Material for this task Start Marker

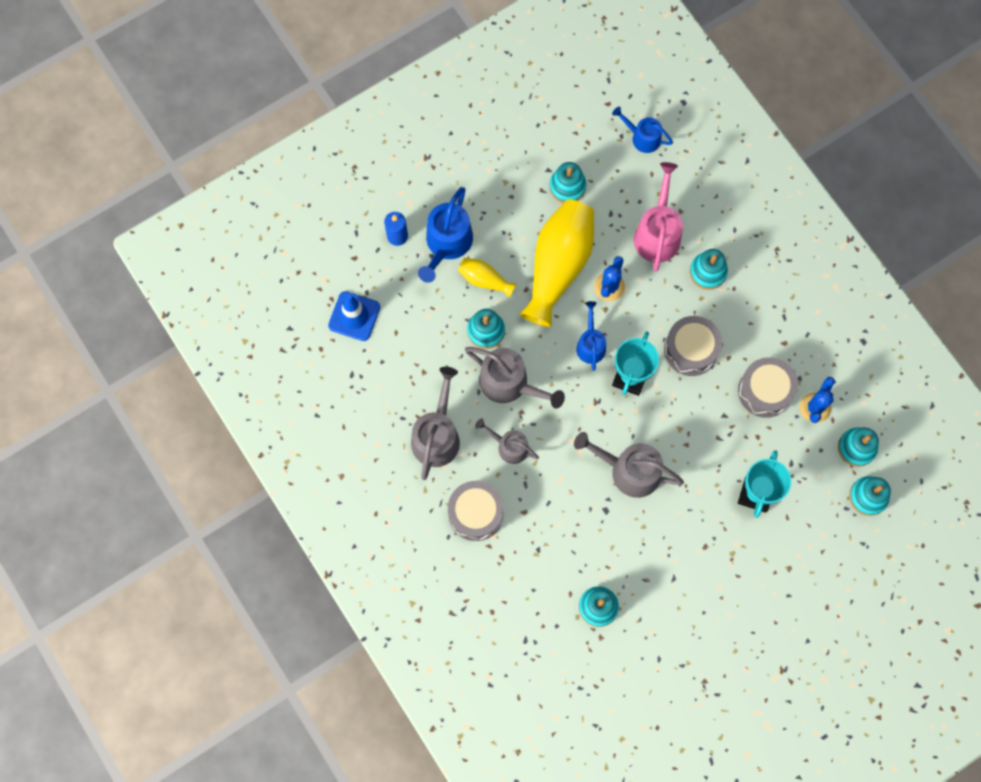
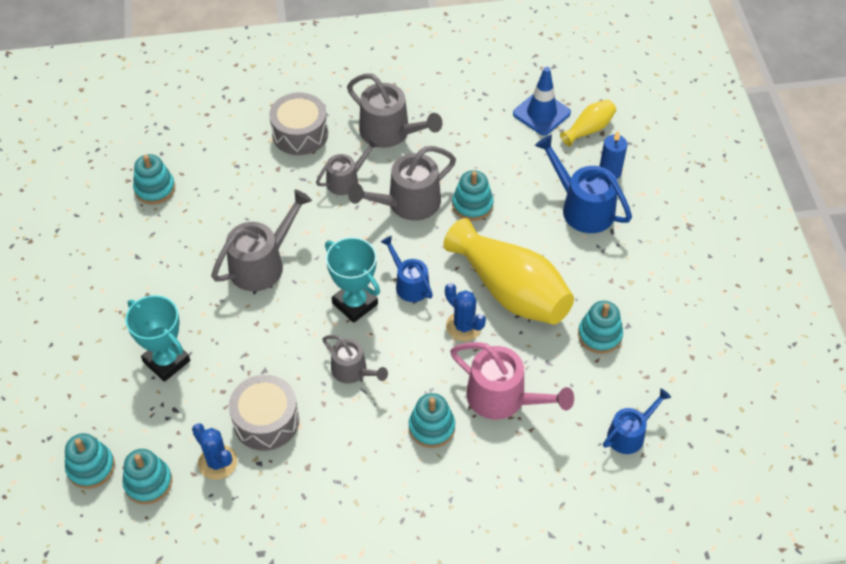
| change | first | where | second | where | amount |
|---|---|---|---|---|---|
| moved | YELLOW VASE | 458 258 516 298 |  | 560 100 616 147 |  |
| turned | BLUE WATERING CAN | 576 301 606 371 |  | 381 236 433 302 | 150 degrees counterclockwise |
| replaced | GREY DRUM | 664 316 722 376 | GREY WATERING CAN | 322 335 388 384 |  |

Material for this task End Marker
Material for this task Start Marker

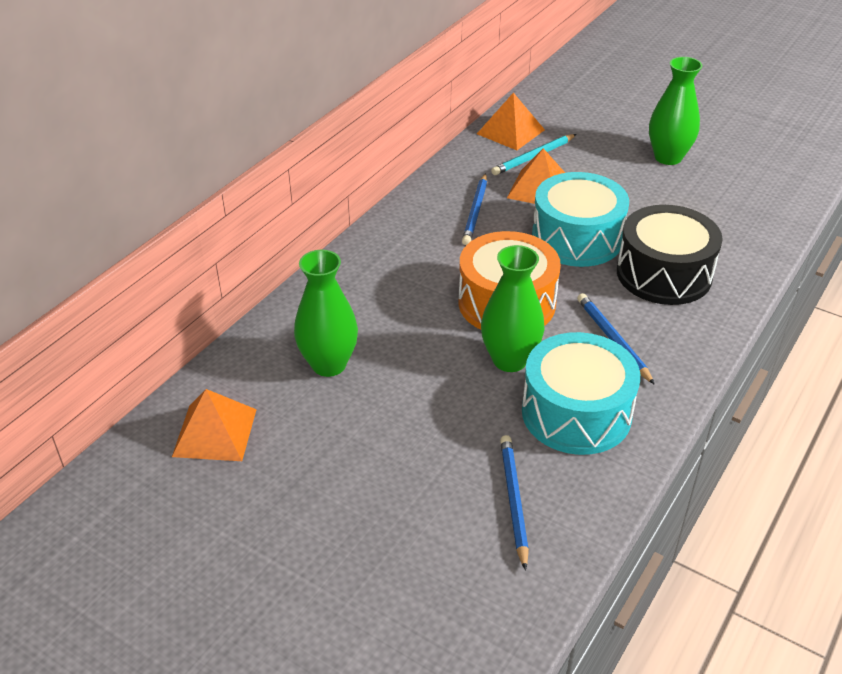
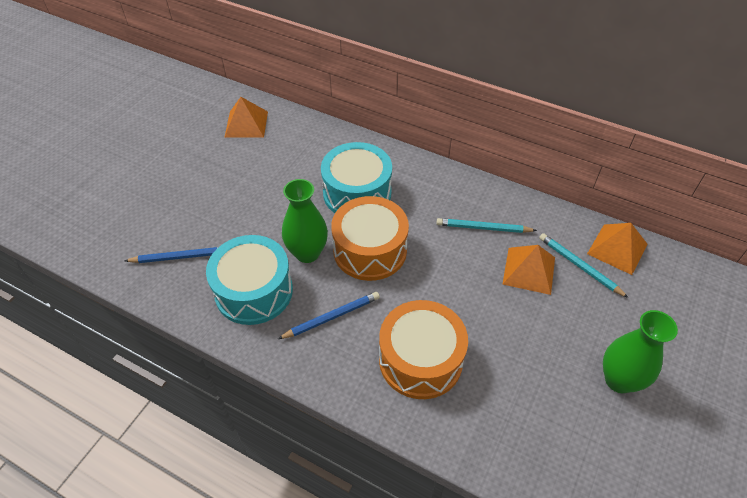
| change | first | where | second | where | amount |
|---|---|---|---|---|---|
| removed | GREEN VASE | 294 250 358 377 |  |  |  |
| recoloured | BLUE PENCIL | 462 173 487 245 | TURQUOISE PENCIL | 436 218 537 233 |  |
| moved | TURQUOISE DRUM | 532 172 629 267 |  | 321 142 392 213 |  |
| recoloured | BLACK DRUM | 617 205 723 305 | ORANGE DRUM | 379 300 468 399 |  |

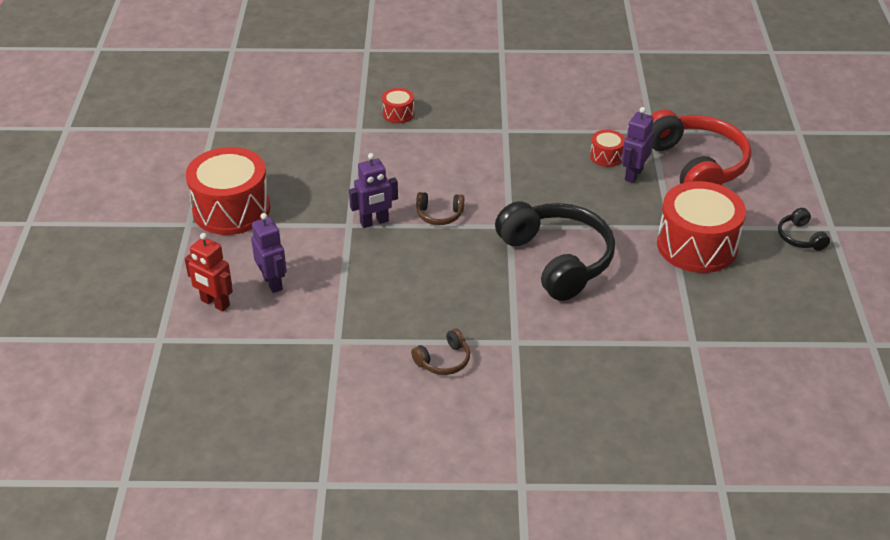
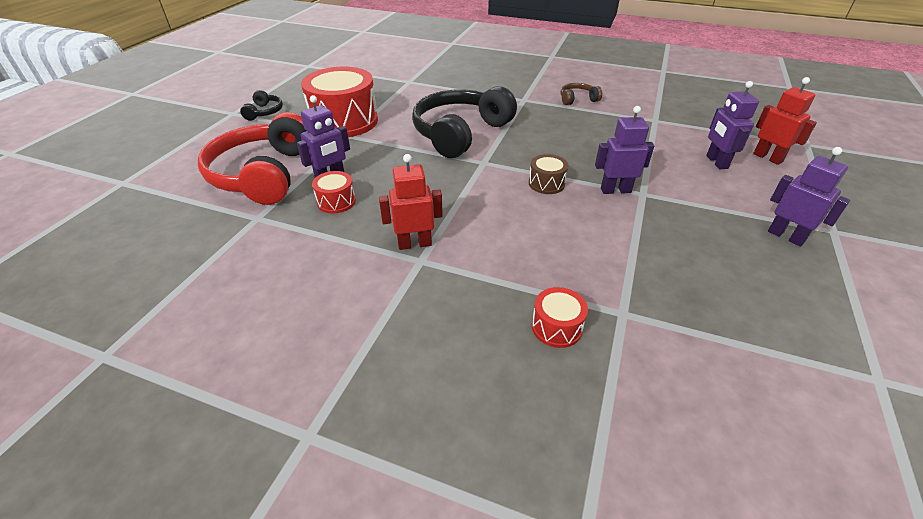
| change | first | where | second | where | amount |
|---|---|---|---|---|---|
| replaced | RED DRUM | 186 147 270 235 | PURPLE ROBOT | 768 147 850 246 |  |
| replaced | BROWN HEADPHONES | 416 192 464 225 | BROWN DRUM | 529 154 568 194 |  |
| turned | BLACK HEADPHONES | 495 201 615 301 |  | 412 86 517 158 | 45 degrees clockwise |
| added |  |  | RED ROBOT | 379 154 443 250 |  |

Material for this task End Marker

## Task brief
Your answer should consist only of the lines above between the line holding "degrees counterclockwise |" and the line holding "replaced | GREY", inclusive, each transcribed exactly.

## Response
| turned | BLUE WATERING CAN | 576 301 606 371 |  | 381 236 433 302 | 150 degrees counterclockwise |
| replaced | GREY DRUM | 664 316 722 376 | GREY WATERING CAN | 322 335 388 384 |  |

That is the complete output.